**Exercise brief:**
Keep the wording of every entry intact in your copy, and omit the pictures.
[Start of section]
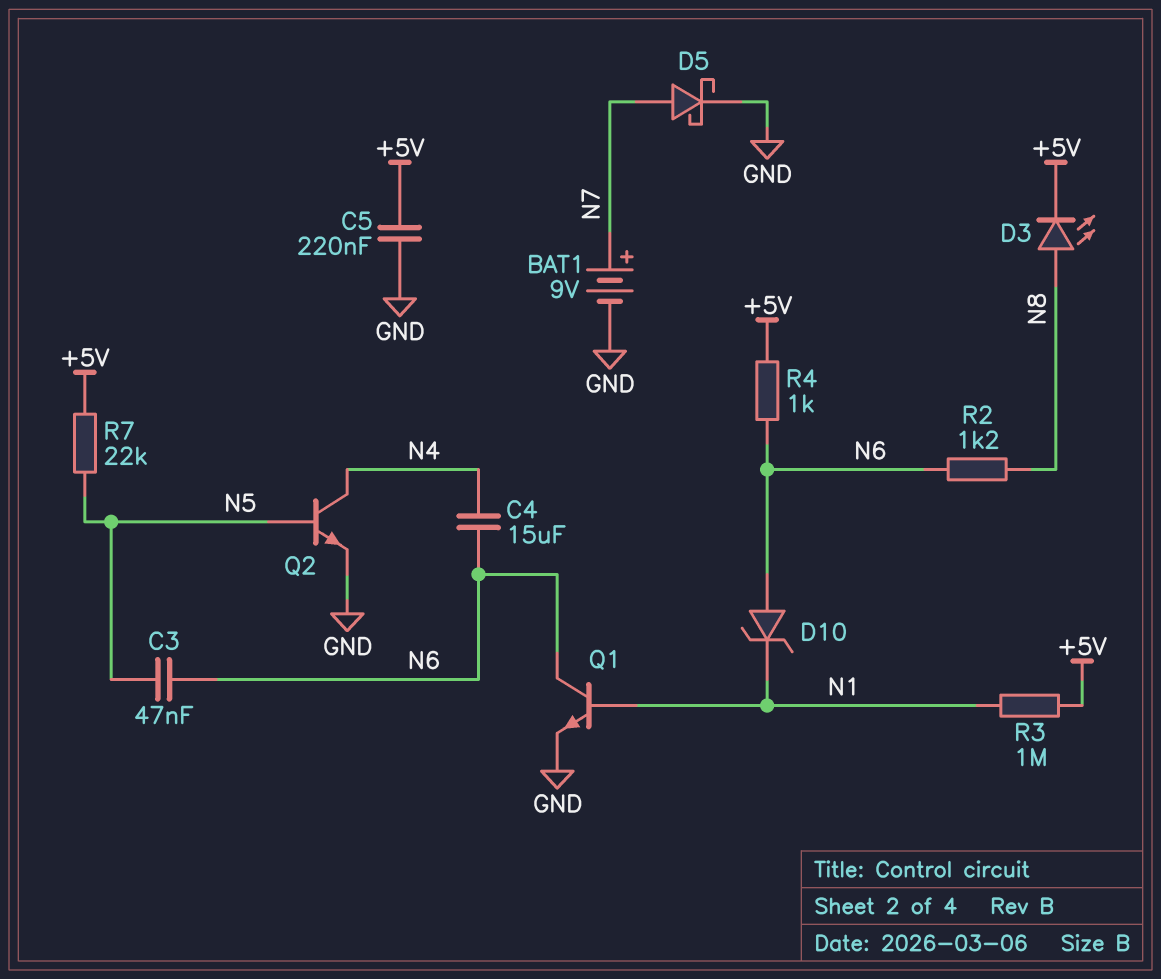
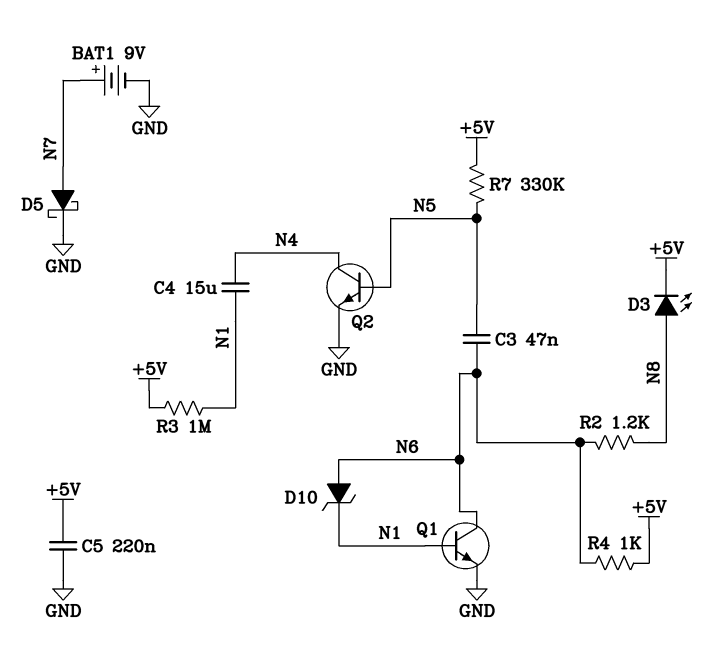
C4: 15uF (N4, N6) -> 15uF (N1, N4)
R7: 22k (+5V, N5) -> 330k (+5V, N5)

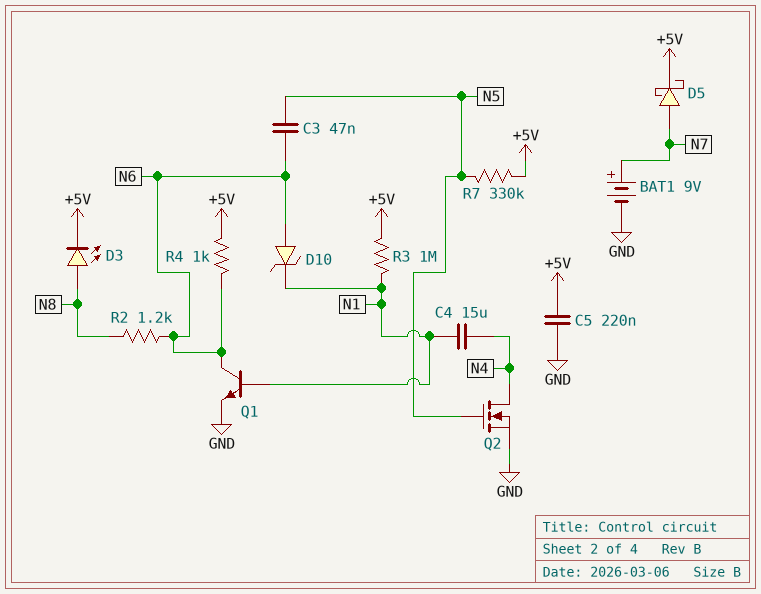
D5: schottky (A N7, K GND) -> schottky (A N7, K +5V)
Q2: NPN (B N5, C N4, E GND) -> NMOS (G N5, D N4, S GND)

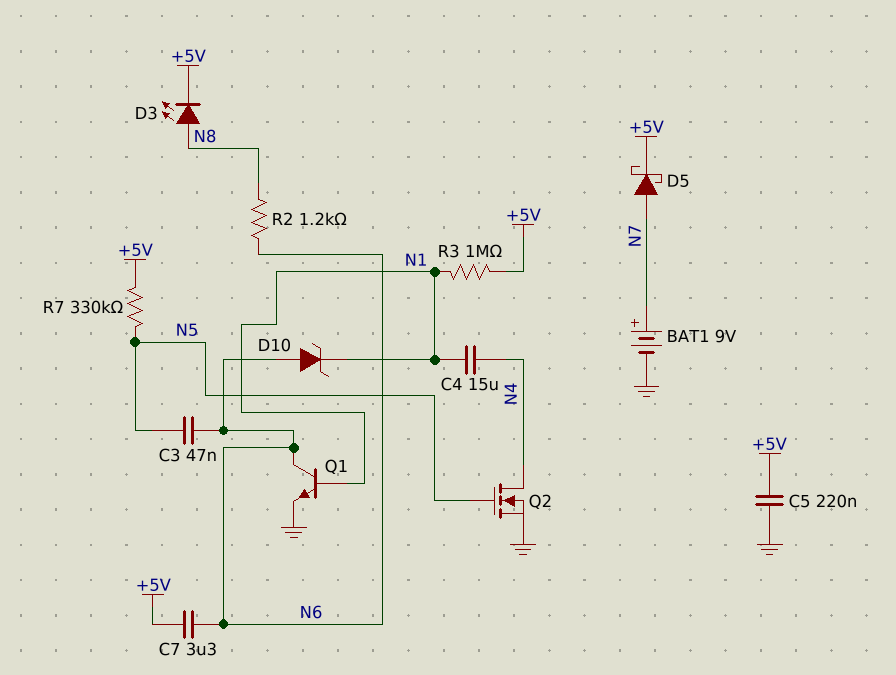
C7: none -> 3.3uF (+5V, N6)
R4: 1k (+5V, N6) -> none

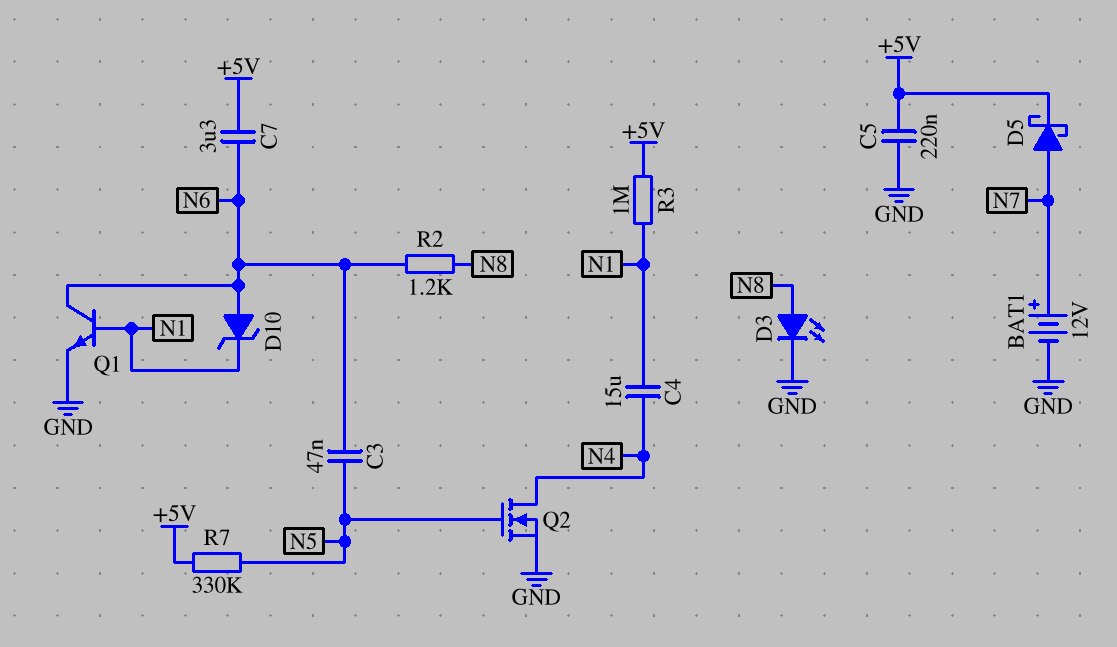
BAT1: 9V (plus N7, minus GND) -> 12V (plus N7, minus GND)
D3: LED (A N8, K +5V) -> LED (A N8, K GND)

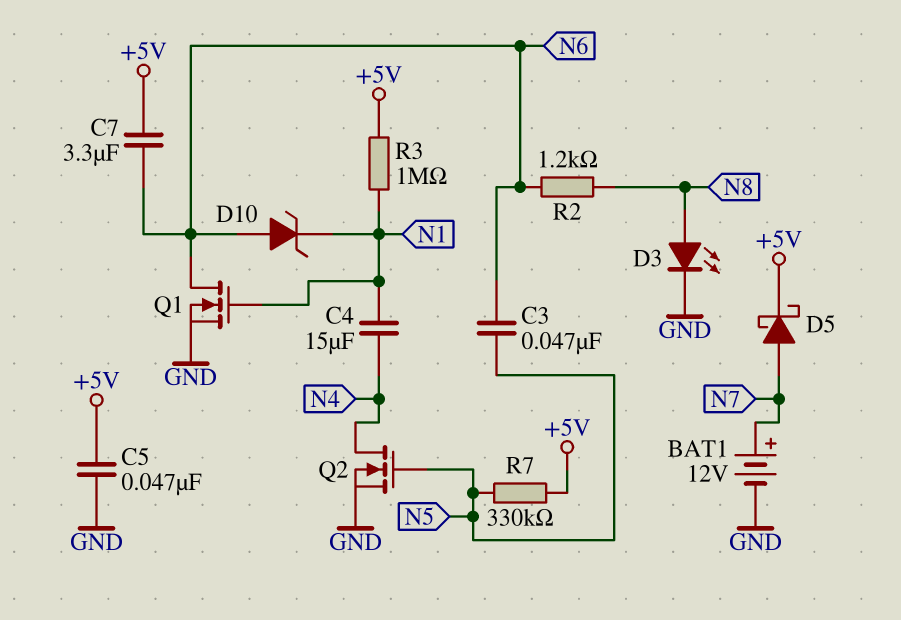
C5: 220nF (+5V, GND) -> 47nF (+5V, GND)
Q1: NPN (B N1, C N6, E GND) -> NMOS (G N1, D N6, S GND)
[End of section]
**Written response:**
C4: 15uF (N4, N6) -> 15uF (N1, N4)
R7: 22k (+5V, N5) -> 330k (+5V, N5)

D5: schottky (A N7, K GND) -> schottky (A N7, K +5V)
Q2: NPN (B N5, C N4, E GND) -> NMOS (G N5, D N4, S GND)

C7: none -> 3.3uF (+5V, N6)
R4: 1k (+5V, N6) -> none

BAT1: 9V (plus N7, minus GND) -> 12V (plus N7, minus GND)
D3: LED (A N8, K +5V) -> LED (A N8, K GND)

C5: 220nF (+5V, GND) -> 47nF (+5V, GND)
Q1: NPN (B N1, C N6, E GND) -> NMOS (G N1, D N6, S GND)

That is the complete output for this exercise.